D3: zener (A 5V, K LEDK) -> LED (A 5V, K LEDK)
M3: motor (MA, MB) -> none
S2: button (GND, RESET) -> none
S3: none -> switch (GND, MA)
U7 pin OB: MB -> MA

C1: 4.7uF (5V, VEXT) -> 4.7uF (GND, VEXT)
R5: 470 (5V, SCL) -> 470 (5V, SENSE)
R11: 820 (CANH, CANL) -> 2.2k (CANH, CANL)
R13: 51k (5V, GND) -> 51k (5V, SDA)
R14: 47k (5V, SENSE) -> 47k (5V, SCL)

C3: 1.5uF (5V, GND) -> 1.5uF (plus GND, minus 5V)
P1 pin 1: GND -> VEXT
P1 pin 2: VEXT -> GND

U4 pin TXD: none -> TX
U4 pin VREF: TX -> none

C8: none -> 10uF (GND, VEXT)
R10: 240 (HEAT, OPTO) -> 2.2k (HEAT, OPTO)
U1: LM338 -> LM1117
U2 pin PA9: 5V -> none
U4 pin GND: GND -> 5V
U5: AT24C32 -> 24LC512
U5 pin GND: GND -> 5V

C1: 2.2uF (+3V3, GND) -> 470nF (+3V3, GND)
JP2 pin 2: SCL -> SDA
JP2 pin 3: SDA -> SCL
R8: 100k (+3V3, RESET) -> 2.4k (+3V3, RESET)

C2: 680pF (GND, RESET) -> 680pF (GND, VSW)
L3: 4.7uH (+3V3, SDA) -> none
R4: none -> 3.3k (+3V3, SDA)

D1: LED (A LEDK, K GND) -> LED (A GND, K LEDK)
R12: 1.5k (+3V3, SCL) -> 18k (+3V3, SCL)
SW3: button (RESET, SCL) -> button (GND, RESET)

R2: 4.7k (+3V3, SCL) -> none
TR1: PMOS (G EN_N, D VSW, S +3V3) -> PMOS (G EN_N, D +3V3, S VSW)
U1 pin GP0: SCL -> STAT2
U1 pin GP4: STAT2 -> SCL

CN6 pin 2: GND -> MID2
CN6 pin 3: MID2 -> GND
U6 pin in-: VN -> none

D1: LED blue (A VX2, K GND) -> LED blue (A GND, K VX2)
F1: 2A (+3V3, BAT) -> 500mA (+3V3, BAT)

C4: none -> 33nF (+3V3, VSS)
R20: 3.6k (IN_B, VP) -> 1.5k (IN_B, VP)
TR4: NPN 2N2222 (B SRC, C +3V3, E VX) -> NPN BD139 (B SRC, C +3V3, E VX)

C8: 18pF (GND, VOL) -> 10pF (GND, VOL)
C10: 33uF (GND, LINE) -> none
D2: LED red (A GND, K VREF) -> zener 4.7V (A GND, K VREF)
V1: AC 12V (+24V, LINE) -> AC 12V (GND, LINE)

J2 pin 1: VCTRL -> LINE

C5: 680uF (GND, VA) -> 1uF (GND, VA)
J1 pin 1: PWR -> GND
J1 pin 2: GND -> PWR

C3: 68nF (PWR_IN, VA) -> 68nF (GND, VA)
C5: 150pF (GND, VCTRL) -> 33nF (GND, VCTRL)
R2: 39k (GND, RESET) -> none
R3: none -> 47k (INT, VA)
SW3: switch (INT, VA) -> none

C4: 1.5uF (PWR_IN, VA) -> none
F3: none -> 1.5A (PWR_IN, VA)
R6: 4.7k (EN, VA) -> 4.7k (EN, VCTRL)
-- -- --
## Activity
Using the records given above, list every line that includes the word "LEDK".

## Exercise output
D3: zener (A 5V, K LEDK) -> LED (A 5V, K LEDK)
D1: LED (A LEDK, K GND) -> LED (A GND, K LEDK)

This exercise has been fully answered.